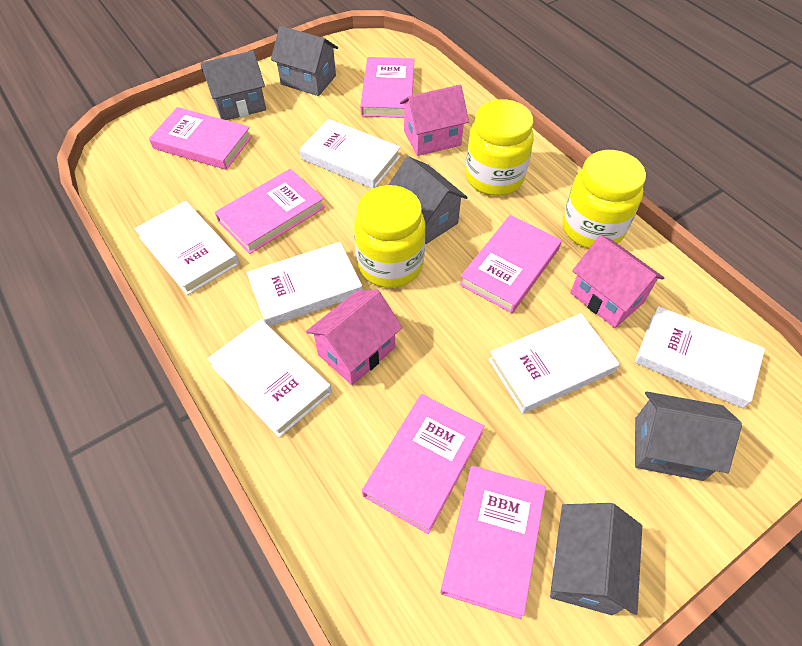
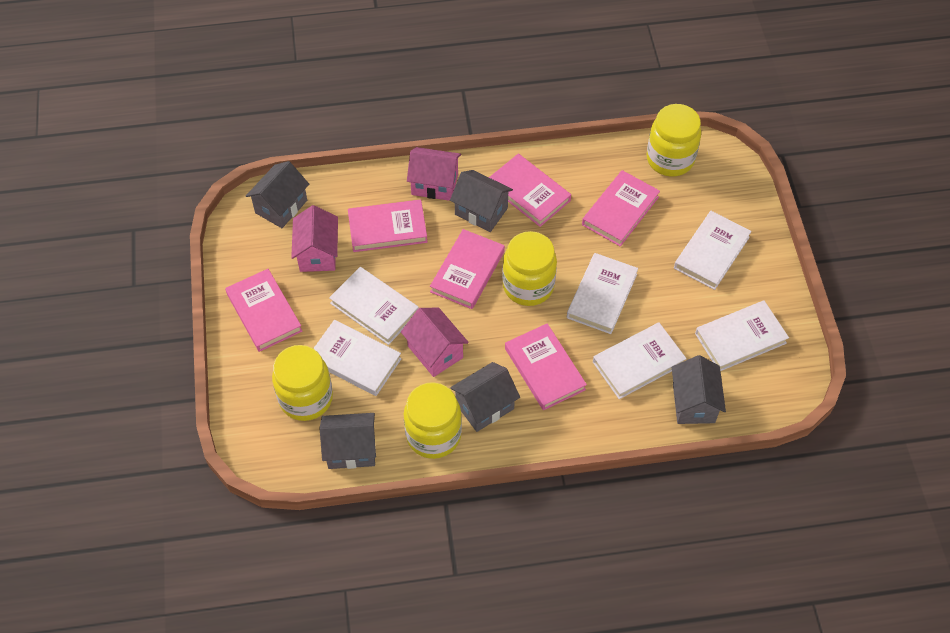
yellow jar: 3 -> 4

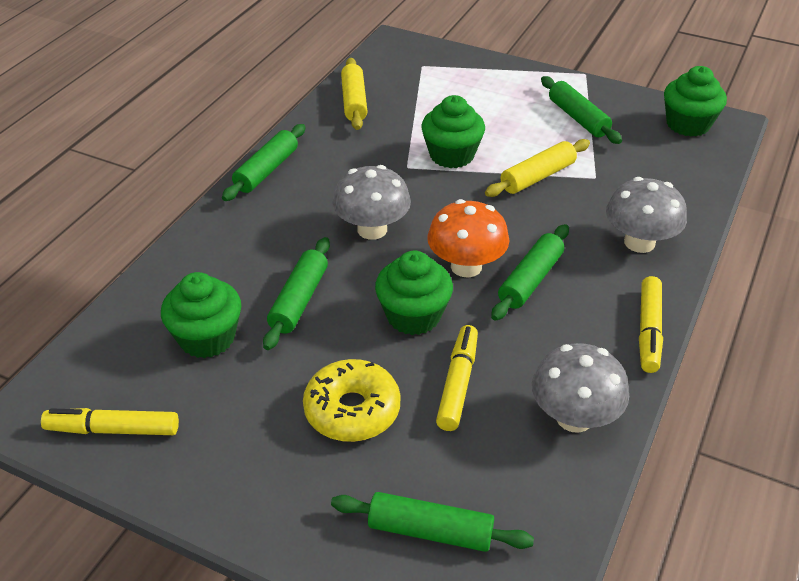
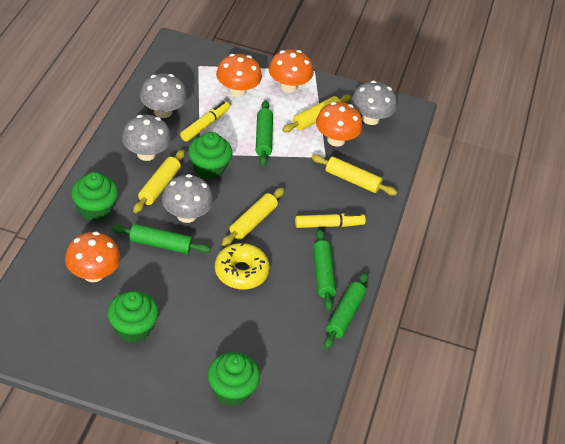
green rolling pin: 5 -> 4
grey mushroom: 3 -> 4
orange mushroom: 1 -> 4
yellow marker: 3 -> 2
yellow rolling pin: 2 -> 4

● ● ●

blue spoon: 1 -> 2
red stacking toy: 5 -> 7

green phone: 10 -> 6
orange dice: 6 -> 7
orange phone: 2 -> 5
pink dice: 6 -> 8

● ● ●

Report each line of the data that includes the string "green".

green rolling pin: 5 -> 4
green phone: 10 -> 6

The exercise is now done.